Required task
Render the lines of the listing as a JSON list of strings, beginning with the line containing "pink rectangle: rotated" and continuing through the line containing "brown semicircle: moved 6 px up", both included. Use one string per line and omit any blank lines.

Material provided
◆ ◆ ◆ ◆ ◆
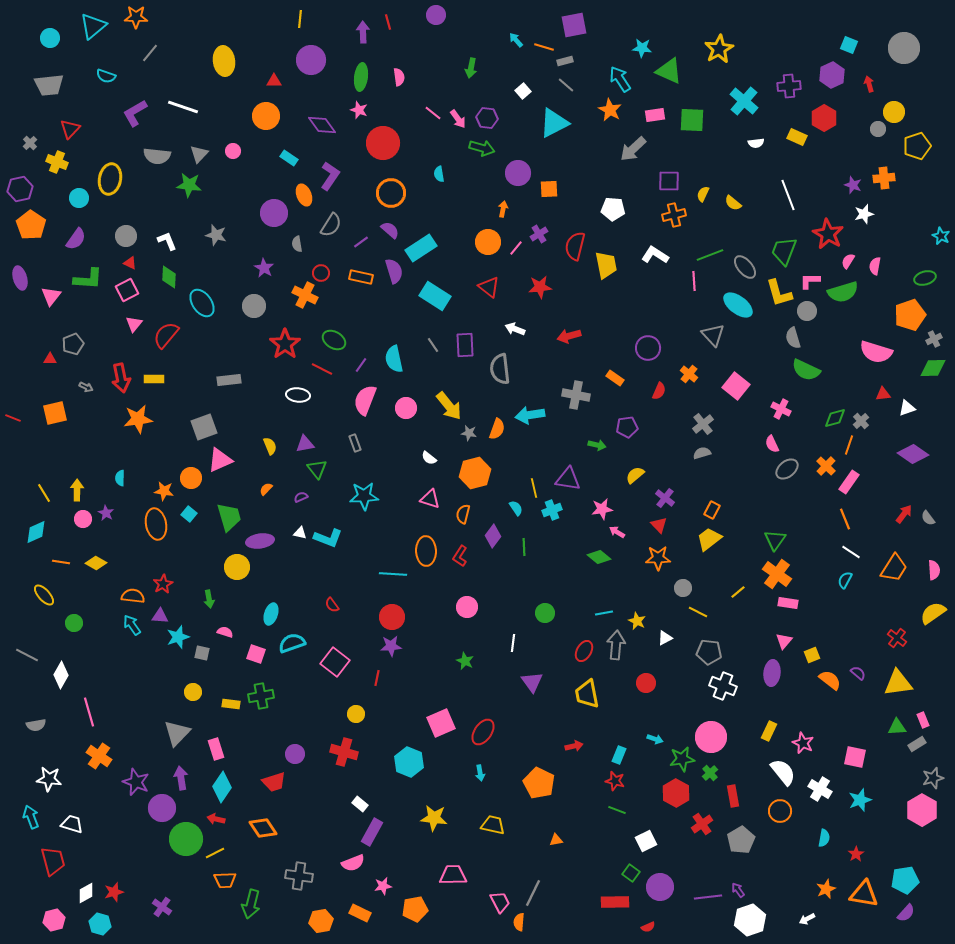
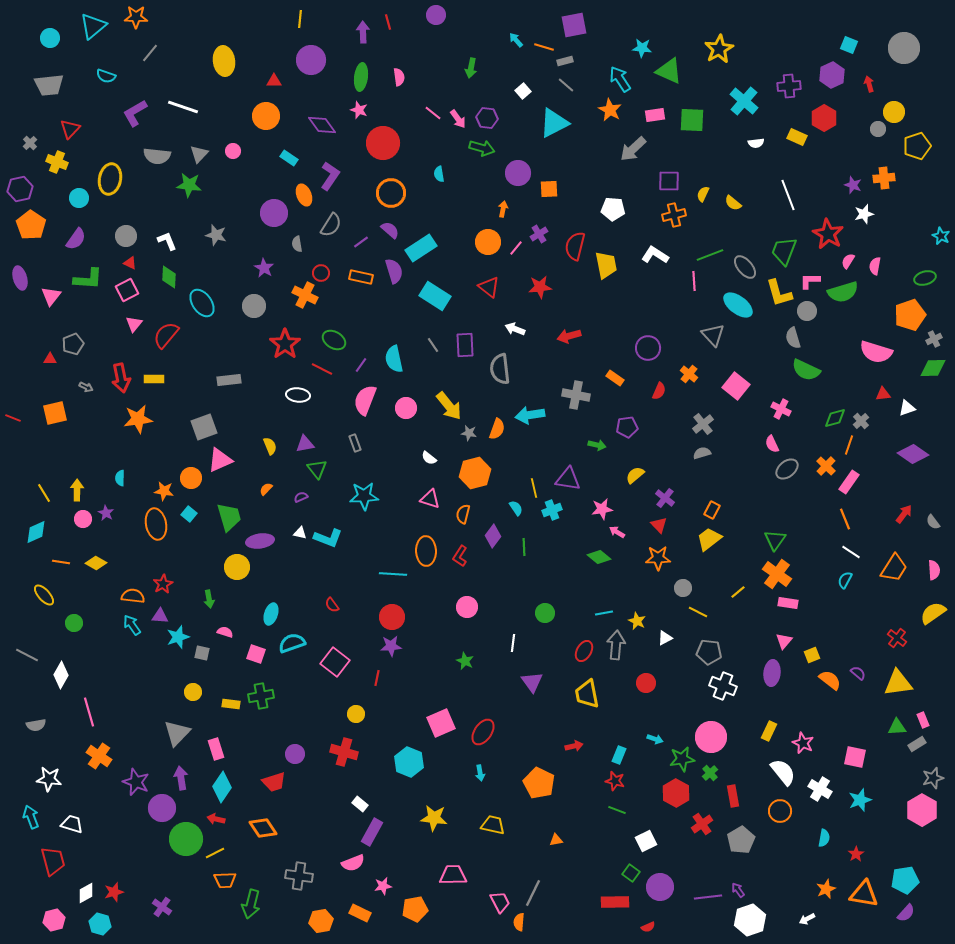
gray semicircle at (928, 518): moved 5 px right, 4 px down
◆ ◆ ◆ ◆ ◆
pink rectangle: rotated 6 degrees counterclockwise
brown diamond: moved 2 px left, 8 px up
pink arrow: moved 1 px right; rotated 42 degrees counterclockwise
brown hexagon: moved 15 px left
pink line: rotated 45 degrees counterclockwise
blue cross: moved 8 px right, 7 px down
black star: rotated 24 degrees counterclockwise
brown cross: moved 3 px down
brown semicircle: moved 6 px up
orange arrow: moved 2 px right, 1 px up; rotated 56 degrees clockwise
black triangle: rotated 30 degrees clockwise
◆ ◆ ◆ ◆ ◆
Answer to this exercise
[
  "pink rectangle: rotated 6 degrees counterclockwise",
  "brown diamond: moved 2 px left, 8 px up",
  "pink arrow: moved 1 px right; rotated 42 degrees counterclockwise",
  "brown hexagon: moved 15 px left",
  "pink line: rotated 45 degrees counterclockwise",
  "blue cross: moved 8 px right, 7 px down",
  "black star: rotated 24 degrees counterclockwise",
  "brown cross: moved 3 px down",
  "brown semicircle: moved 6 px up"
]